Task to carry out =>
The answer is the exact run of lines in the listing below from the line containing "grey round brick" up to and including the line containing "black brick A6:A9", with pictures removed.

____ Source material

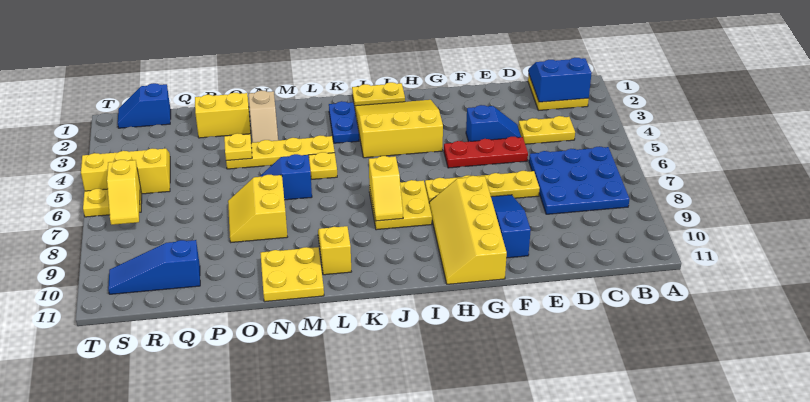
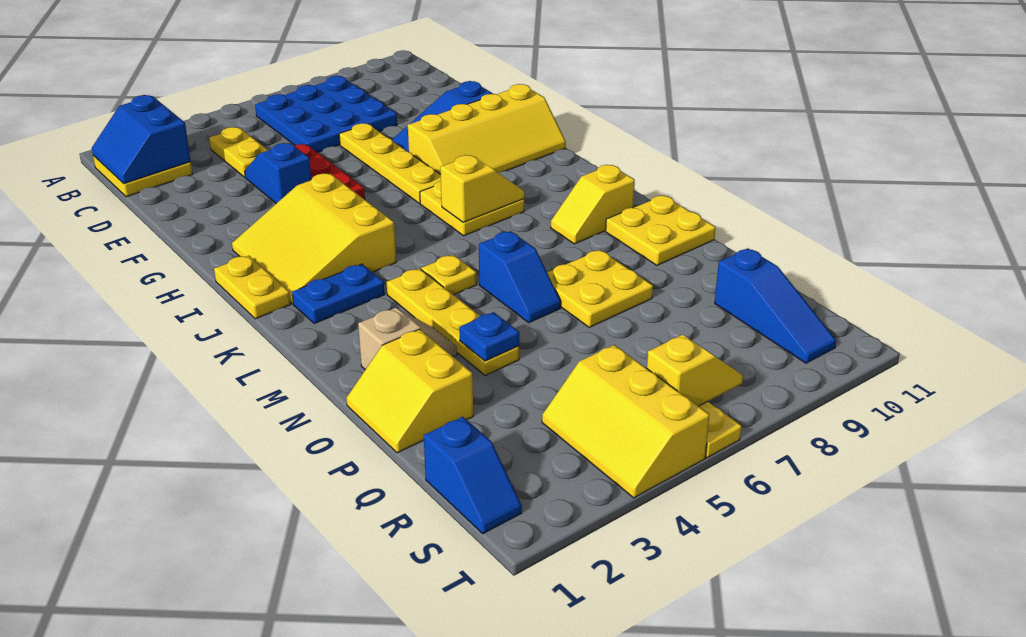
yellow slope N7:O8 level 1 top N -> yellow plate N7:O8 level 1
yellow plate O4 level 2 -> blue plate O4 level 2

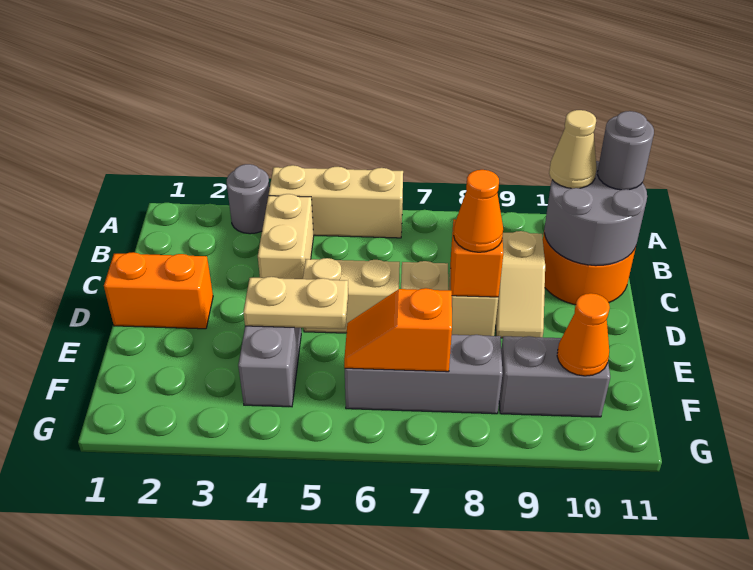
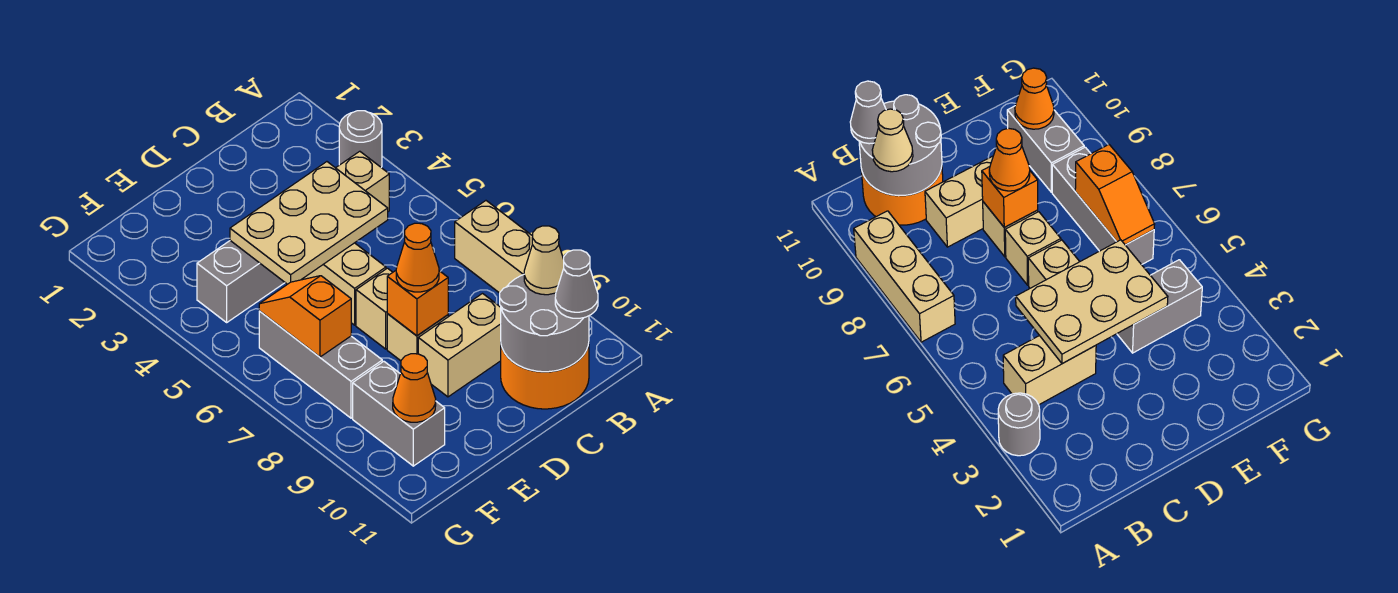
tan brick A4:A6 level 1 -> tan brick A7:A9 level 1
grey round brick B11 level 3 -> grey cone B11 level 3
tan slope C9:D9 level 1 top C -> tan brick C9:D9 level 1
orange brick D1:D2 level 1 -> none
tan plate E4:E5 level 2 -> tan plate C4:E5 level 2

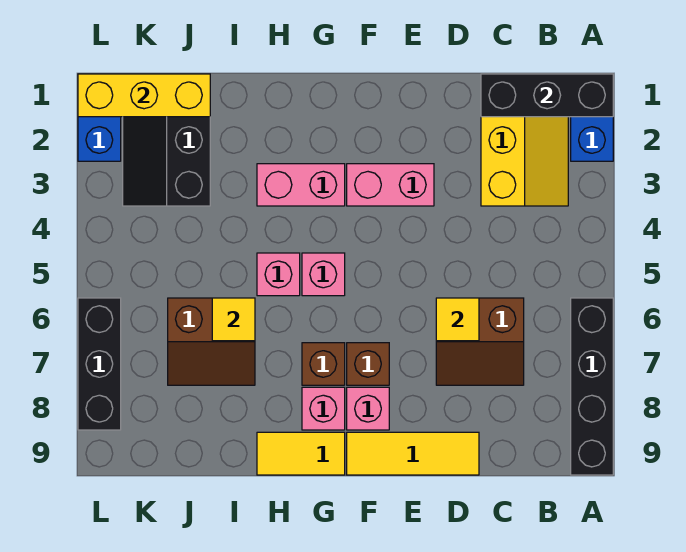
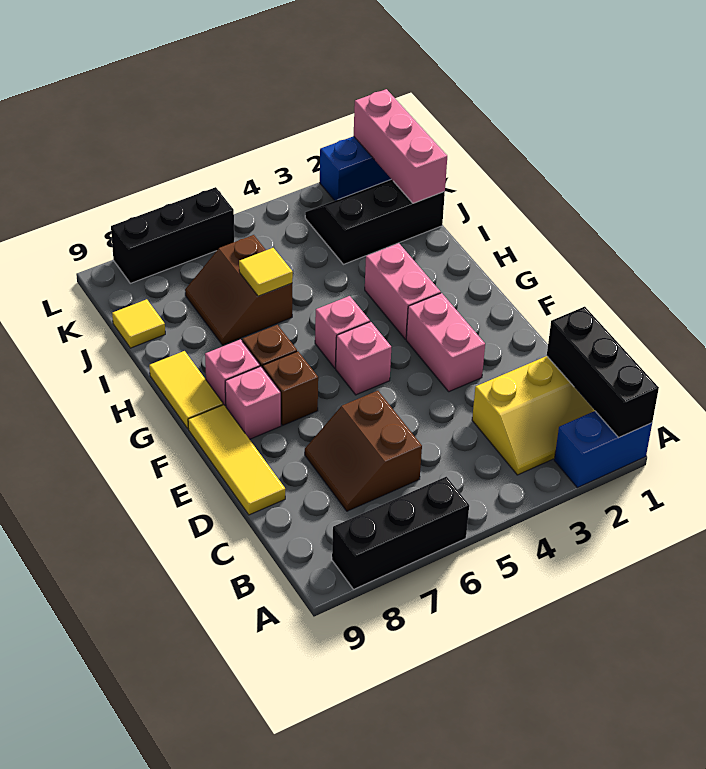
black brick A6:A9 level 1 -> black brick A6:A8 level 1
yellow tile D6 level 2 -> yellow tile J9 level 1
pink brick H5 level 1 -> pink brick F5 level 1
yellow brick J1:L1 level 2 -> pink brick J1:L1 level 2

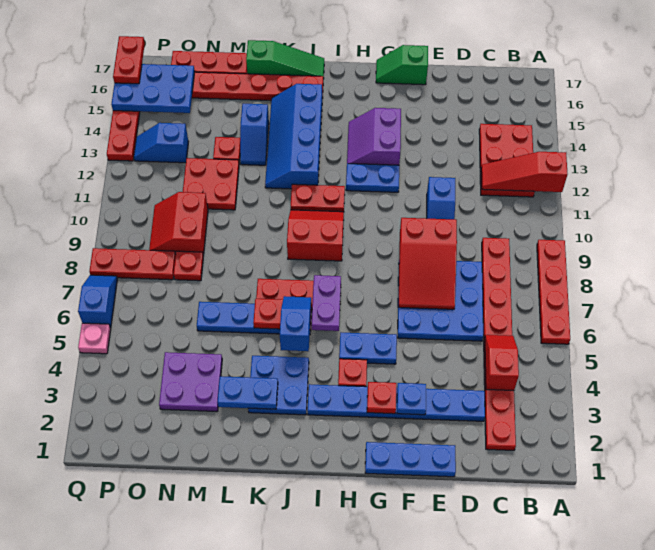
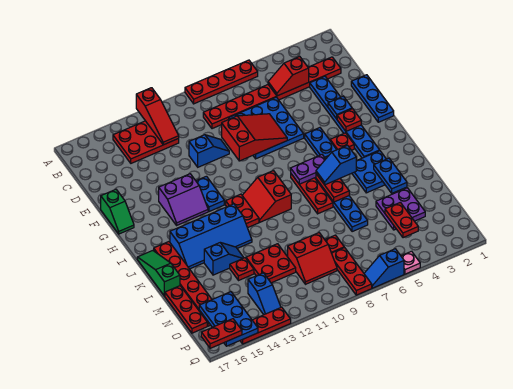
none -> red plate N4:O4 level 2

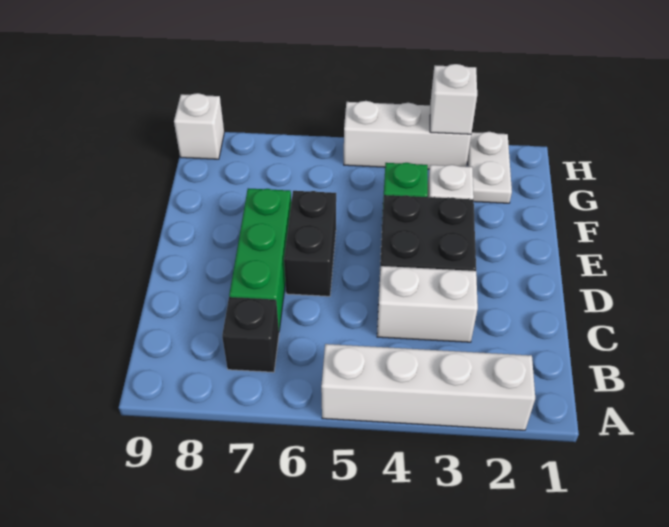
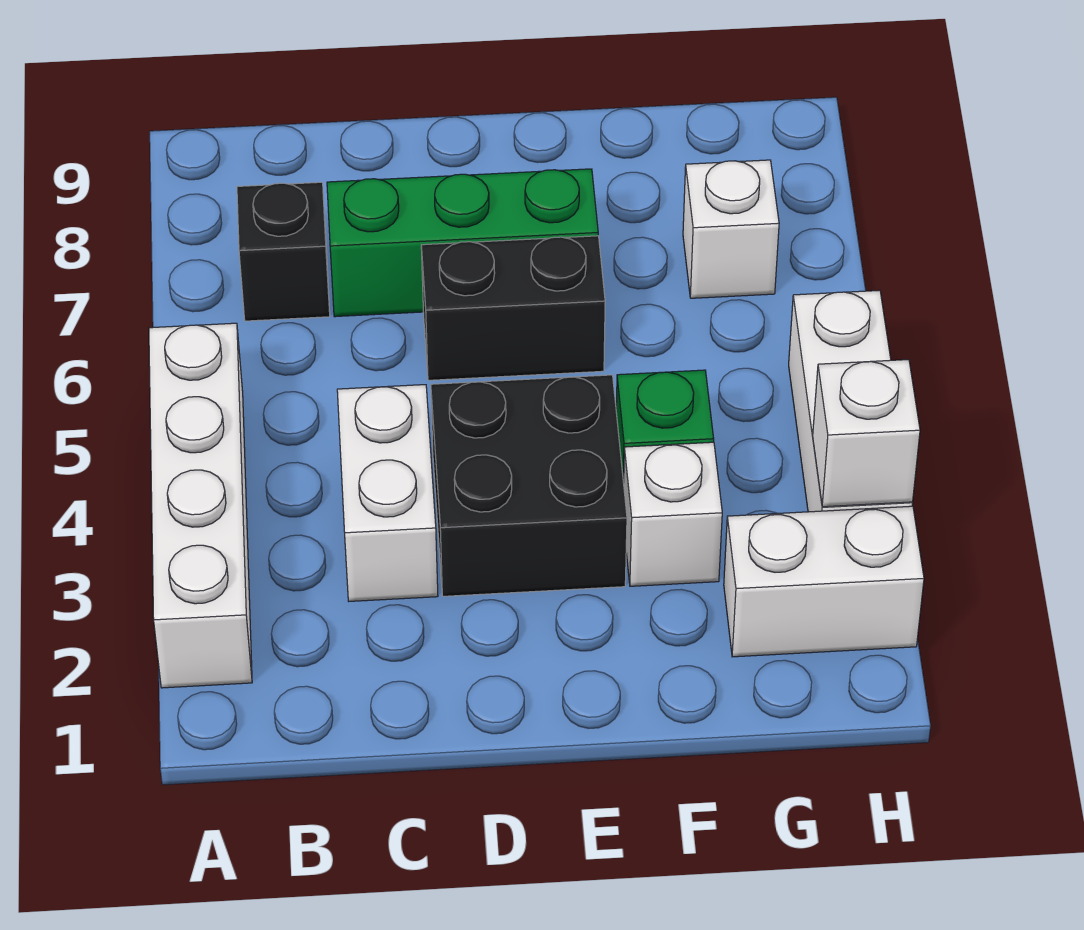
white plate G2:H2 level 1 -> white brick G2:H2 level 1
white brick H9 level 1 -> white brick G7 level 1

________

Answer below =>
grey round brick B11 level 3 -> grey cone B11 level 3
tan slope C9:D9 level 1 top C -> tan brick C9:D9 level 1
orange brick D1:D2 level 1 -> none
tan plate E4:E5 level 2 -> tan plate C4:E5 level 2

black brick A6:A9 level 1 -> black brick A6:A8 level 1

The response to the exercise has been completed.